**What needs to be done**
What is the number of lines in this data that contain the word "Fisch"? Give the number alone.

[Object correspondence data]

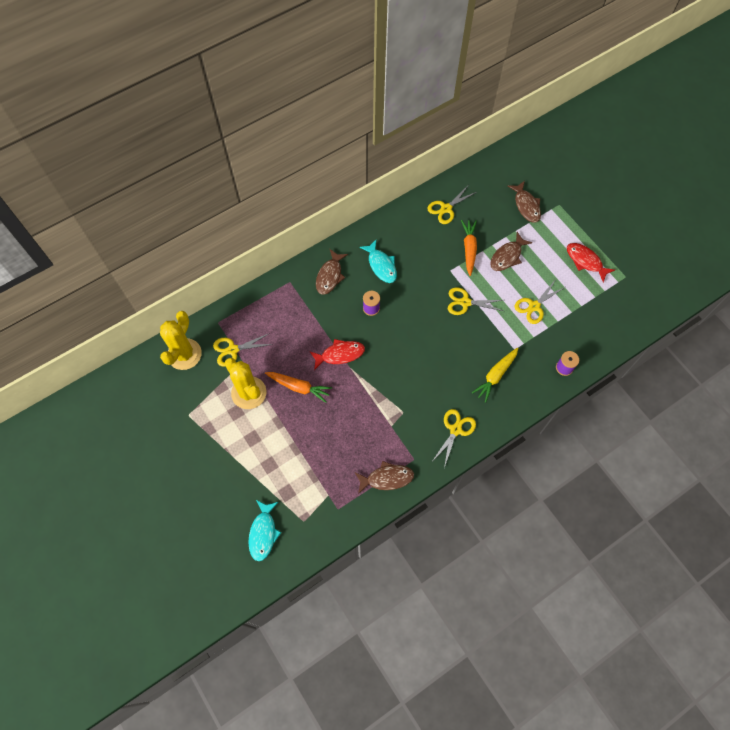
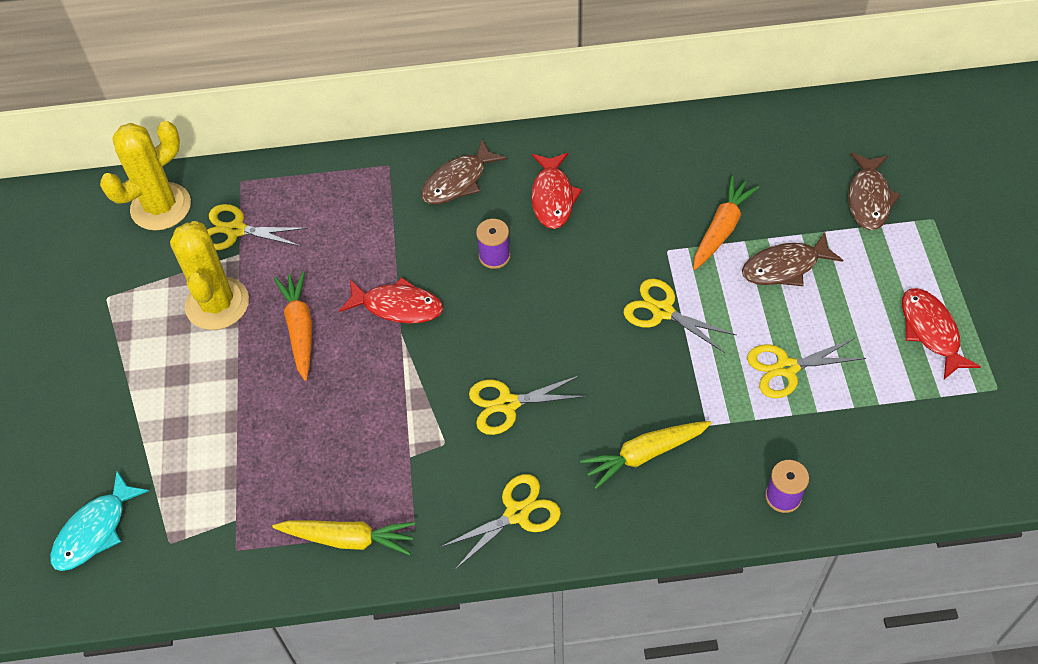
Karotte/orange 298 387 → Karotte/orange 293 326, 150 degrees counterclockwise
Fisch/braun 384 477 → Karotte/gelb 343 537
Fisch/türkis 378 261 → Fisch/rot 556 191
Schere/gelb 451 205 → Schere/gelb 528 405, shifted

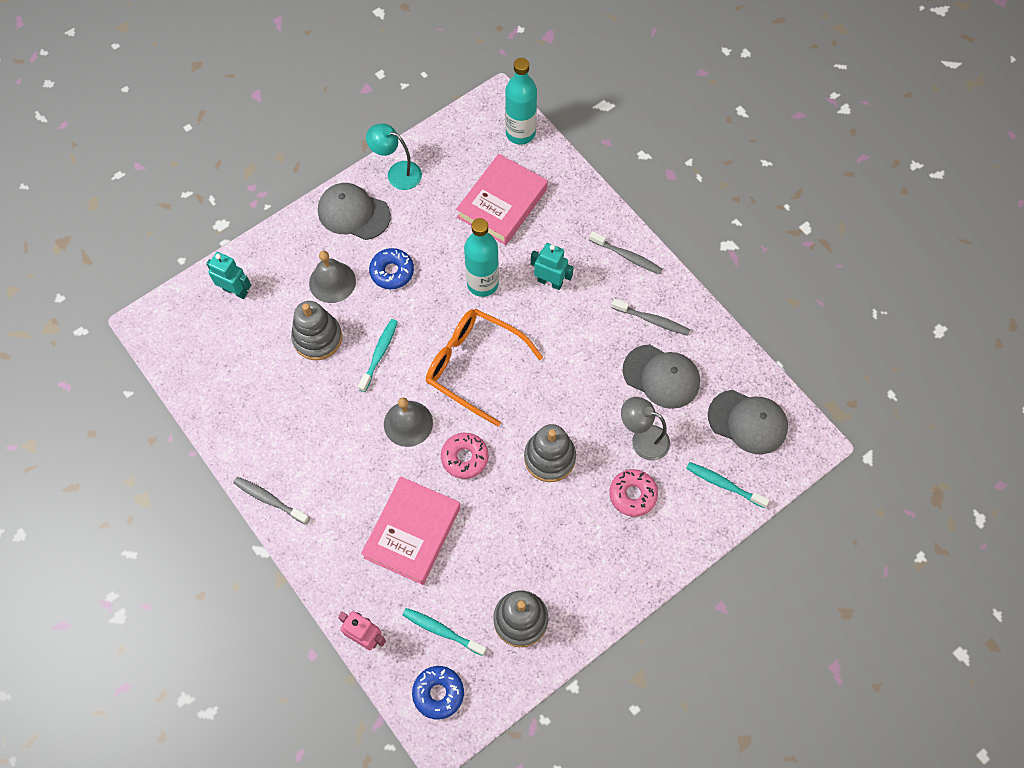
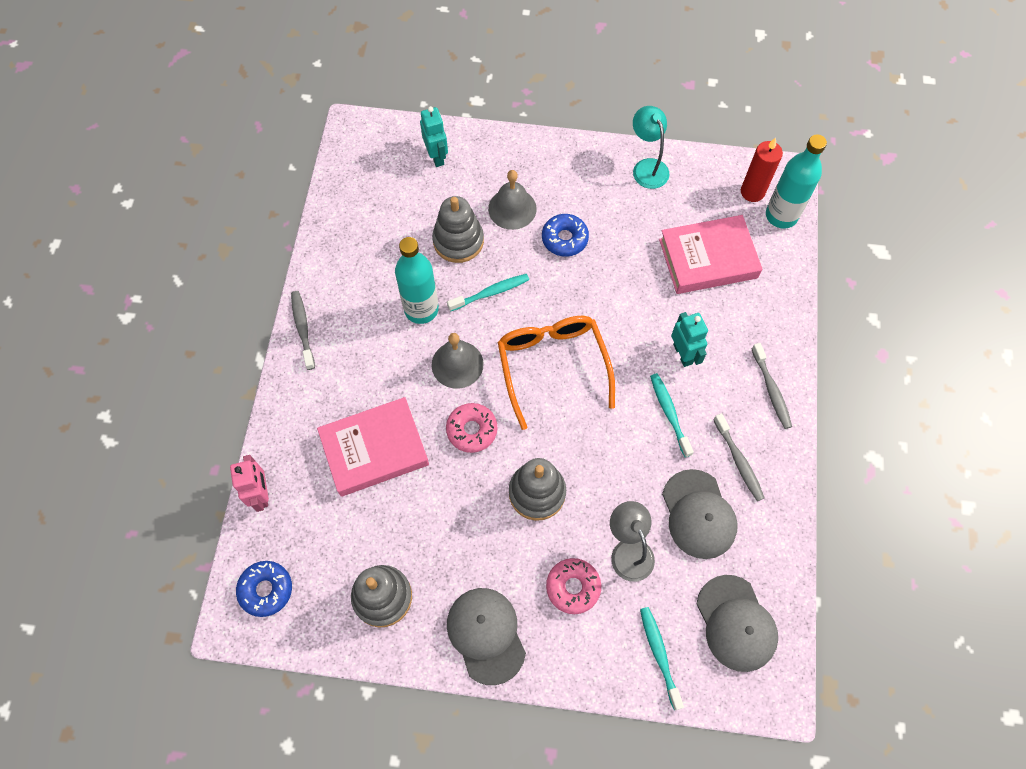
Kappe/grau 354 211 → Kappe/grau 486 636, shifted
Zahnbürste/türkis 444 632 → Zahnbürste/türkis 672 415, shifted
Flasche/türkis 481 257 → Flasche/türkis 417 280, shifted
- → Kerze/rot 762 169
--
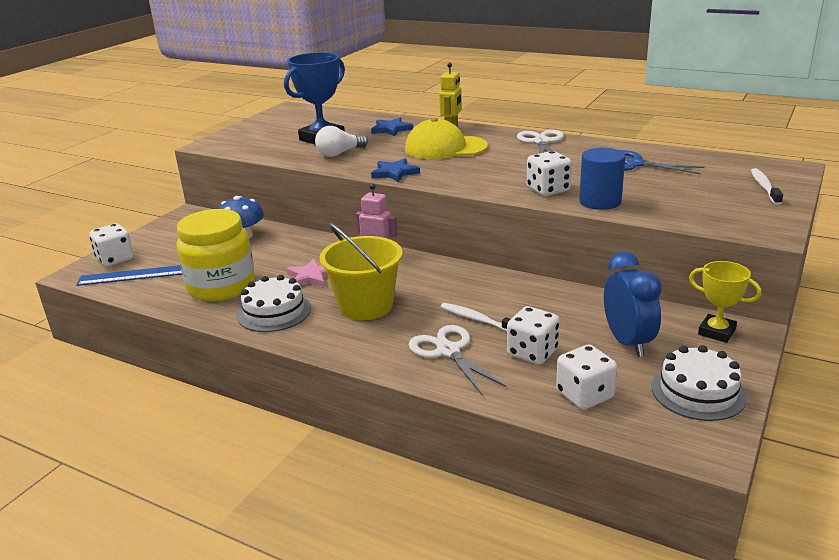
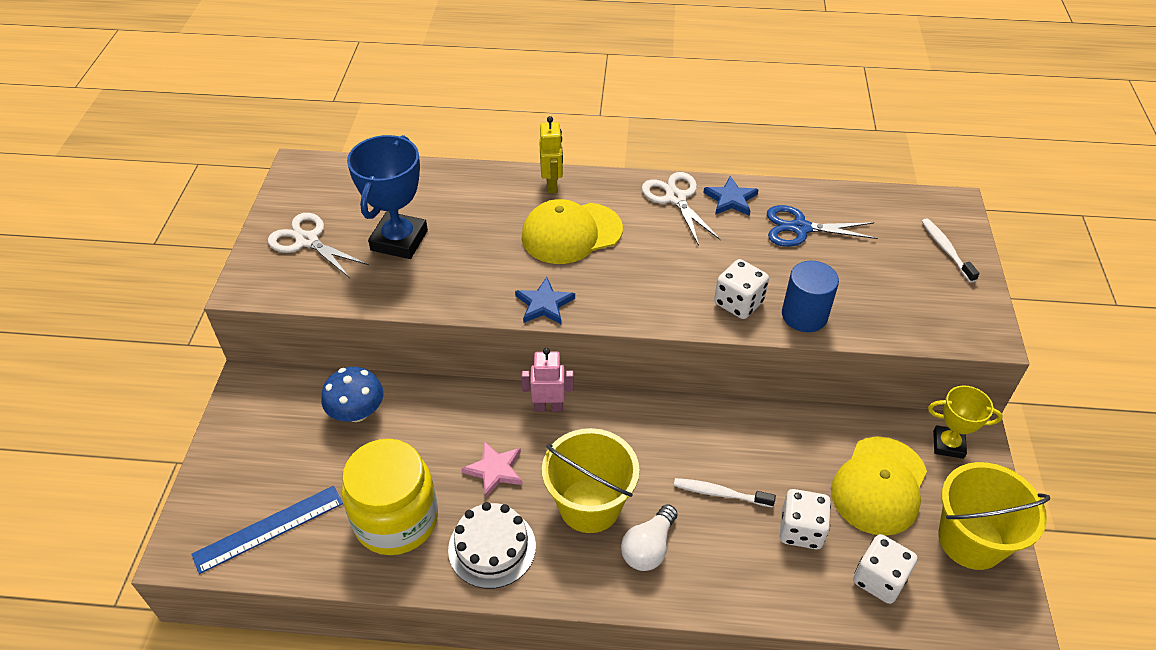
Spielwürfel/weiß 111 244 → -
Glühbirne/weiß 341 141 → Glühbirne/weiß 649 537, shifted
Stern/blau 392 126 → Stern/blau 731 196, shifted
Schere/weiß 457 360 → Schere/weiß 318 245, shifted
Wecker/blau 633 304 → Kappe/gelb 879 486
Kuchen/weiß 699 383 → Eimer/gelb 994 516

**Problem solution**
2